(Beginning of Data shown)

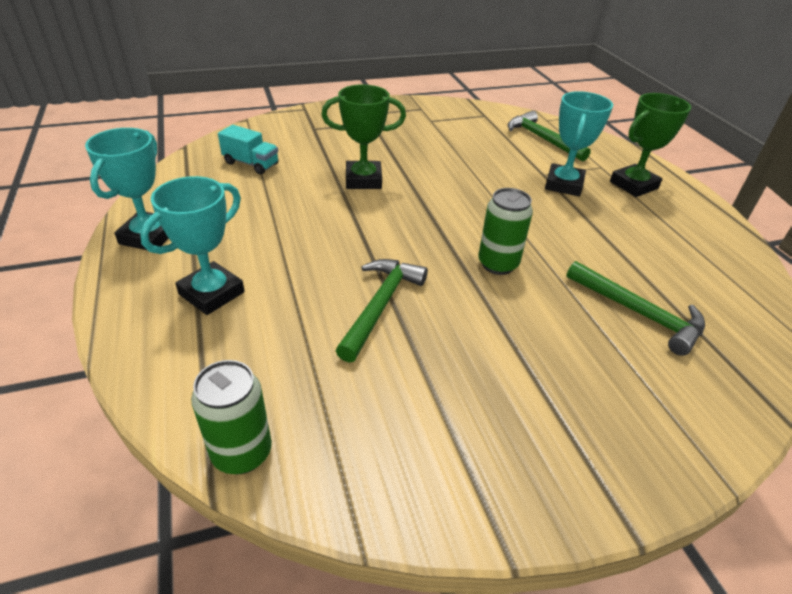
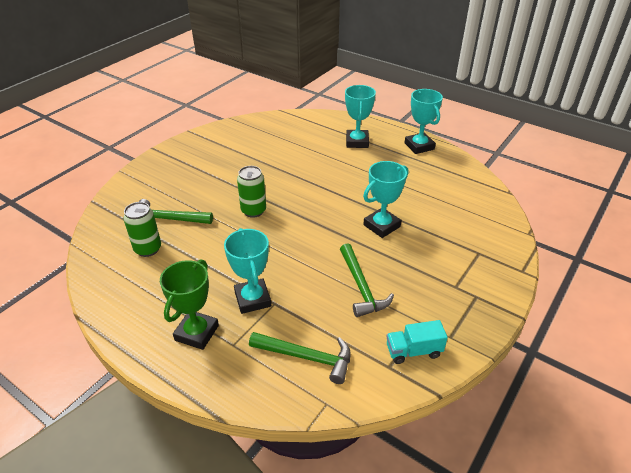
camera: 145 degrees right, 0 degrees up
(242, 453) = (282, 117): green can -> green can (148, 249)
(251, 164) = (455, 201): turquoise truck -> turquoise truck (413, 351)
(363, 180) = (381, 226): green trophy -> turquoise trophy
(381, 306) = (288, 167): green hammer -> green hammer (361, 287)

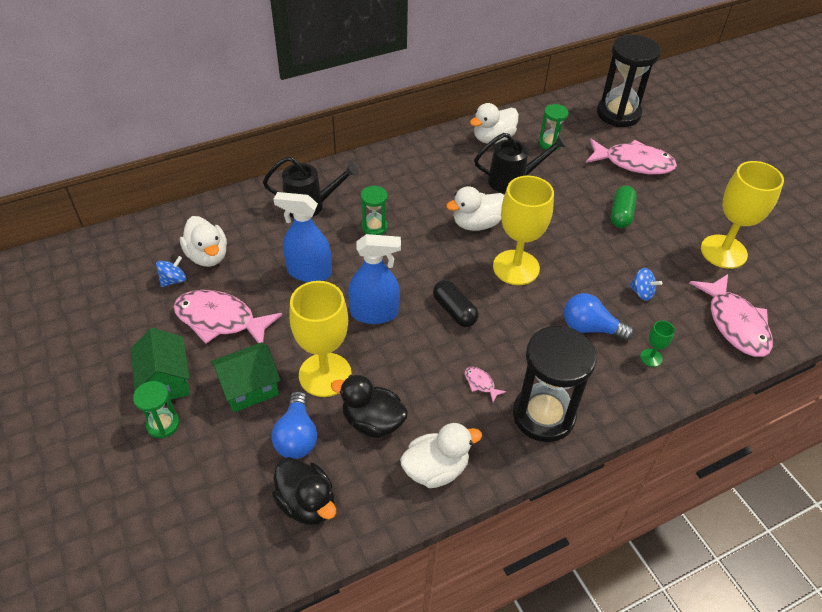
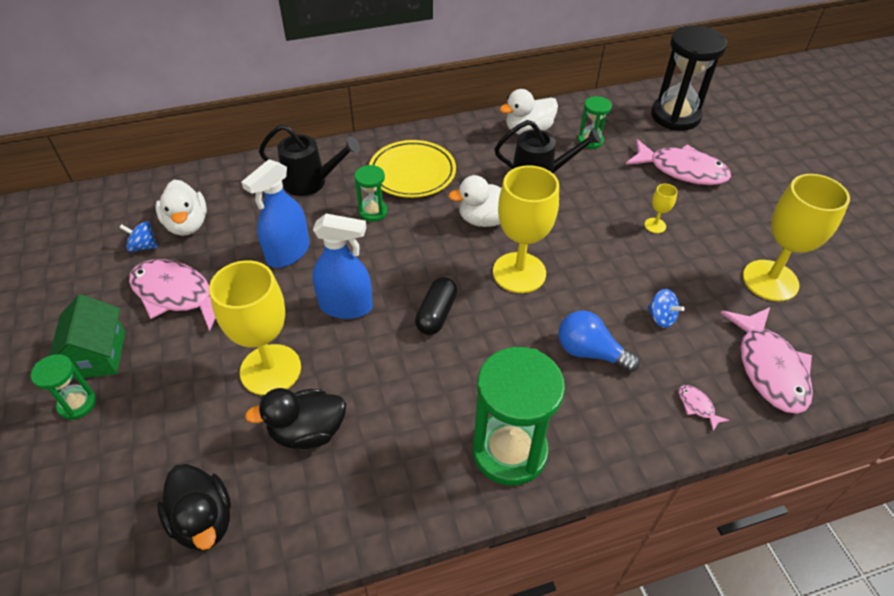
camera: 10 degrees right, 0 degrees up
(173, 280) = (143, 246): blue spinning top -> blue spinning top turned 135 degrees counterclockwise
(249, 388) = (183, 374): green house -> none
(297, 436) = (217, 438): blue light bulb -> none
(309, 272) = (288, 253): blue spray bottle -> blue spray bottle turned 75 degrees counterclockwise
(372, 421) = (307, 432): black duck -> black duck turned 45 degrees counterclockwise
(400, 188) = (412, 173): none -> yellow plate
(436, 469) = (364, 500): white duck -> none
(454, 311) = (436, 314): black capsule -> black capsule turned 45 degrees clockwise
(480, 383) = (444, 402): pink fish -> pink fish (697, 406)
(543, 415) = (509, 451): black hourglass -> green hourglass
(621, 214) = (655, 225): green capsule -> yellow goblet
(651, 358) = (656, 397): green goblet -> none

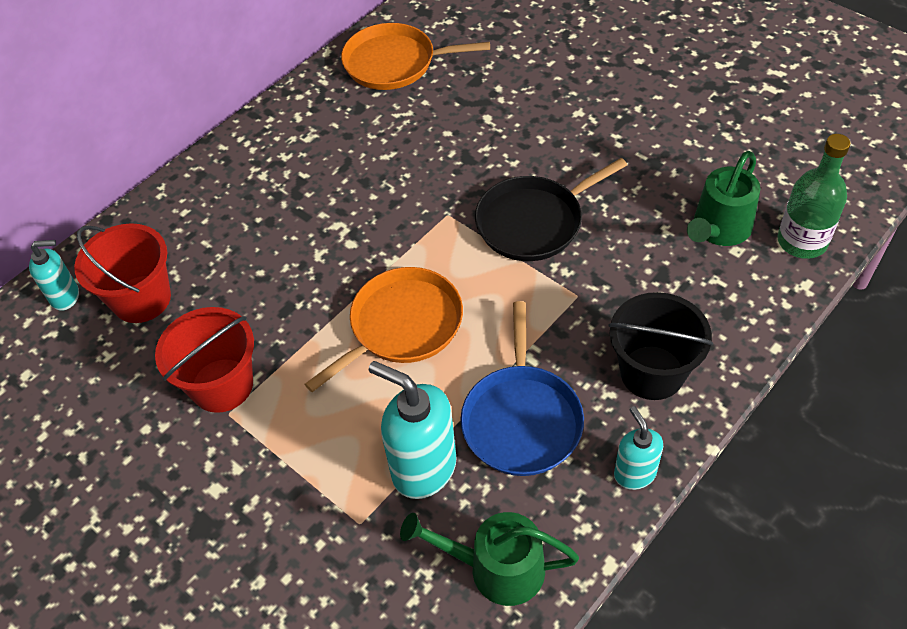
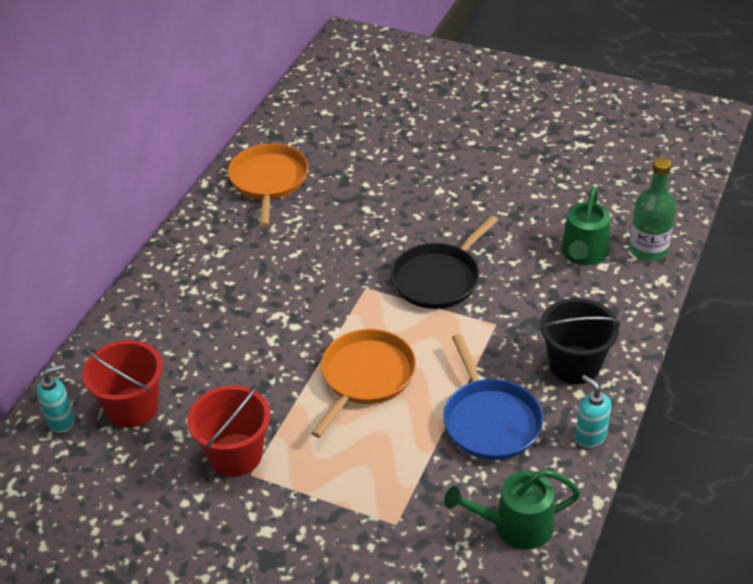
camera: 20 degrees left, 10 degrees down
(395, 63) = (268, 181): orange pan -> orange pan turned 105 degrees clockwise
(423, 468) = (429, 473): turquoise soap dispenser -> none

(End of Data shown)

Find "goblet" in the data above. Report each line where it appears.

The completed task:
(621, 214) = (655, 225): green capsule -> yellow goblet
(651, 358) = (656, 397): green goblet -> none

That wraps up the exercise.